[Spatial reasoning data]
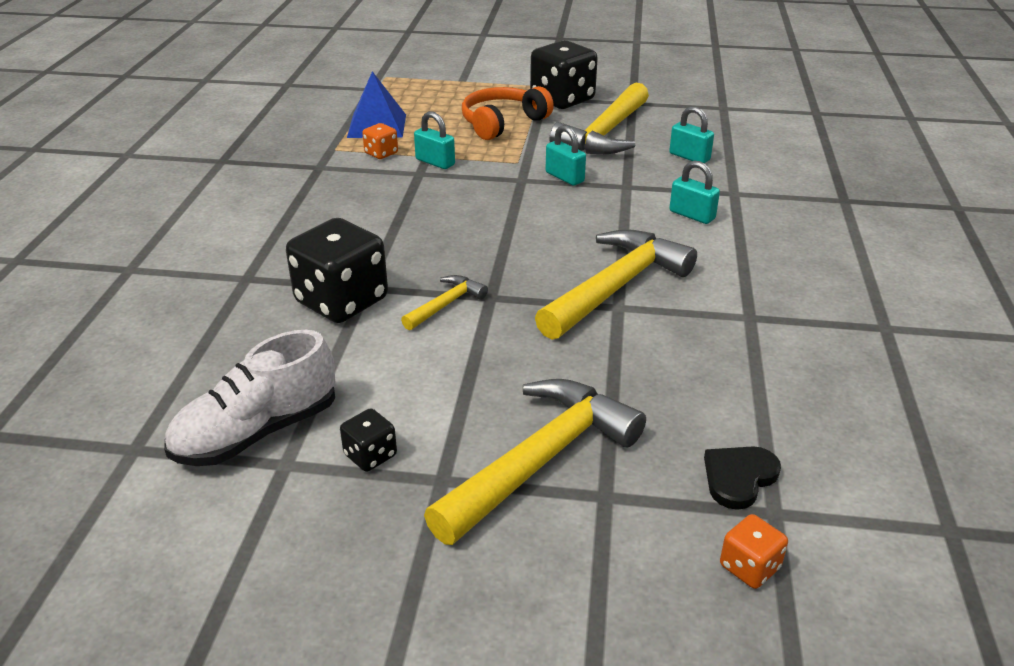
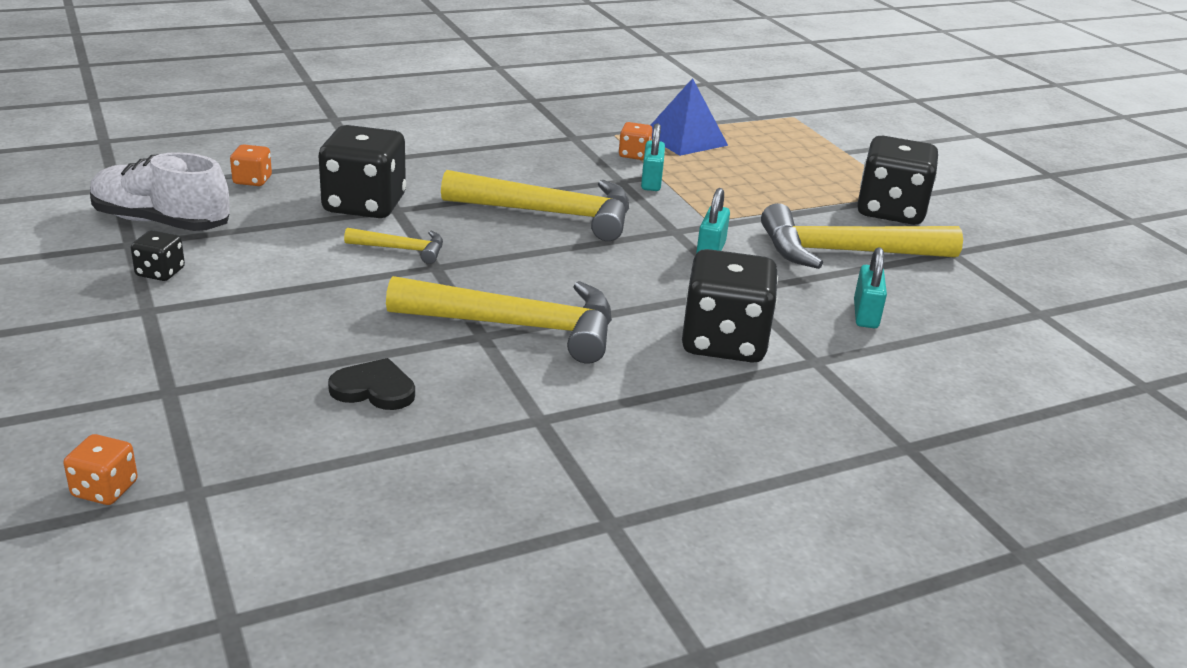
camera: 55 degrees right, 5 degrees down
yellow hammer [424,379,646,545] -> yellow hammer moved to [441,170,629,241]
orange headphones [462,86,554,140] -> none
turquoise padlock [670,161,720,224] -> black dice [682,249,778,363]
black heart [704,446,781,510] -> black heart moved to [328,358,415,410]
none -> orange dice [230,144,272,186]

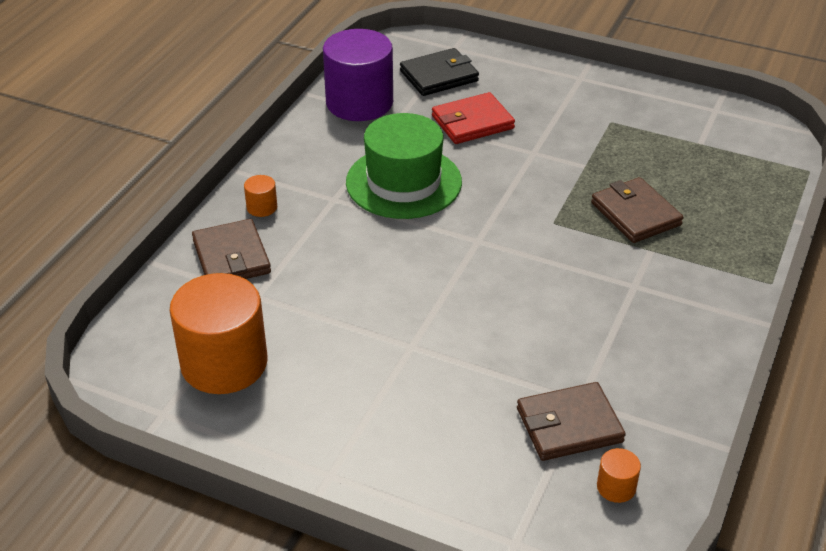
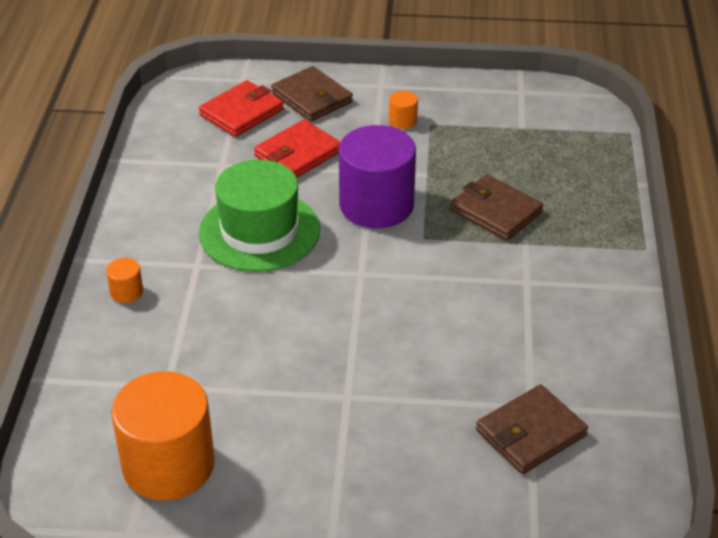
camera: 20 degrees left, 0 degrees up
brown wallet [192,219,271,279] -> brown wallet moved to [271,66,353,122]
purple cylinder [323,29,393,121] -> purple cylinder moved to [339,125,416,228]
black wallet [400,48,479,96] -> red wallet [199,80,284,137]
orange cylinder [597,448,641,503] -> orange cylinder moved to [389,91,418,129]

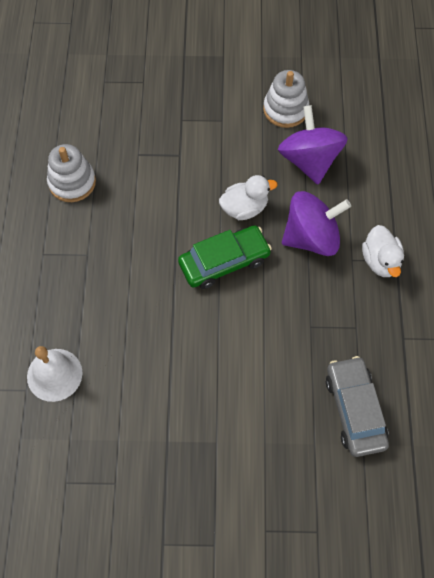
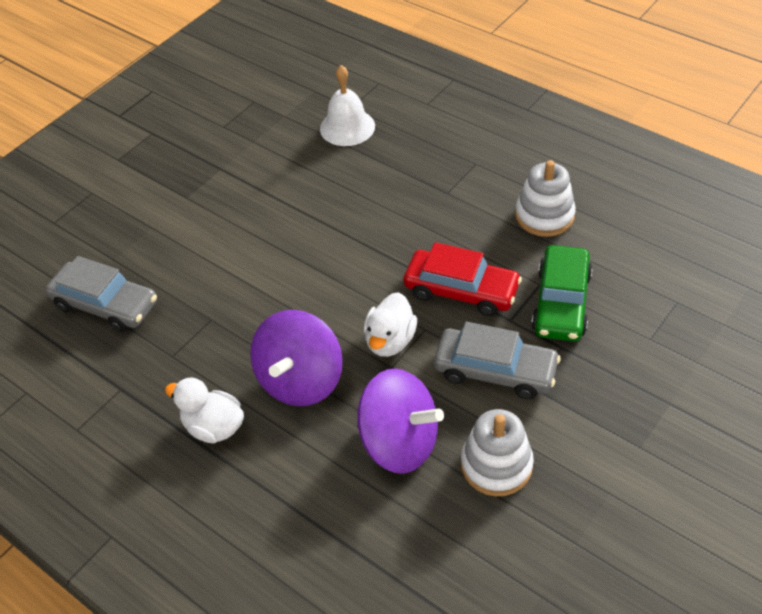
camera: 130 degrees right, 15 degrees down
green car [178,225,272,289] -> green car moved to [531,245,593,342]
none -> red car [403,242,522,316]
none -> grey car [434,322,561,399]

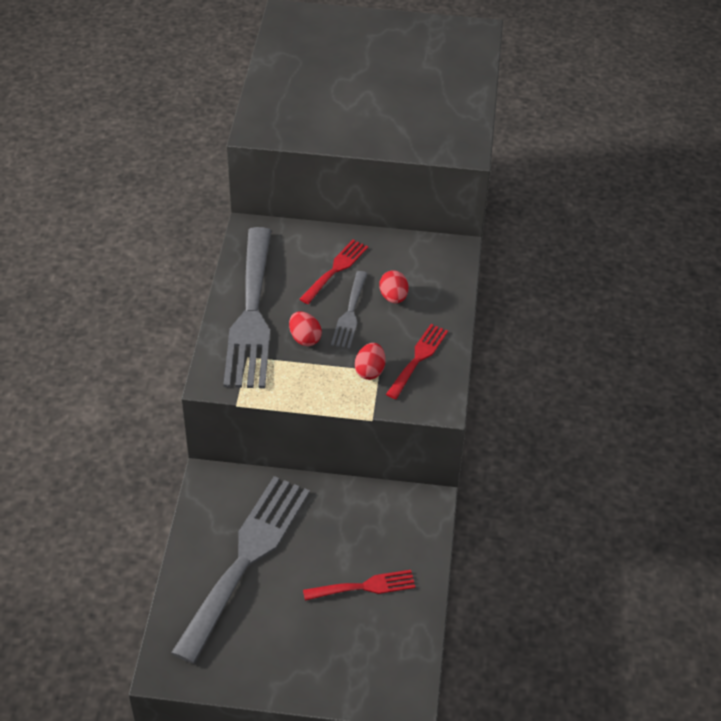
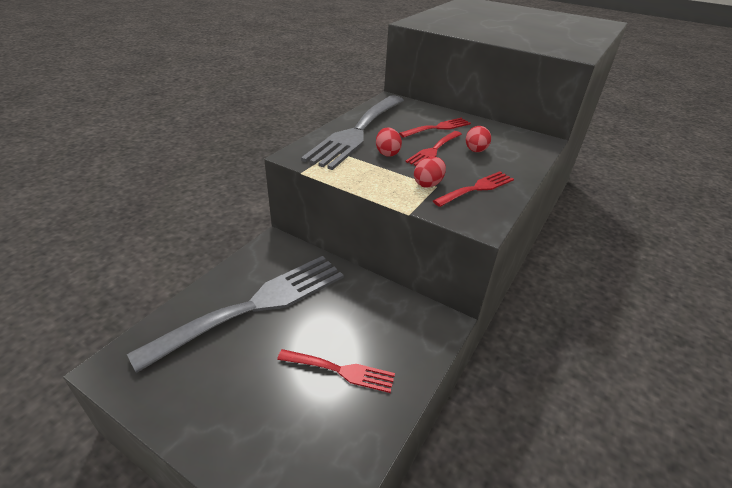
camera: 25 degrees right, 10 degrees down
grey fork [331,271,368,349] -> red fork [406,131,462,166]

### The problem
Only one thing is wanted here, an exact copy of the lines from the first line above through the line containing "camera: 20 degrees left, 0 degrees up", minus any picture.

### Response
camera: 55 degrees right, 5 degrees down
yellow hammer [424,379,646,545] -> yellow hammer moved to [441,170,629,241]
orange headphones [462,86,554,140] -> none
turquoise padlock [670,161,720,224] -> black dice [682,249,778,363]
black heart [704,446,781,510] -> black heart moved to [328,358,415,410]
none -> orange dice [230,144,272,186]

camera: 20 degrees left, 0 degrees up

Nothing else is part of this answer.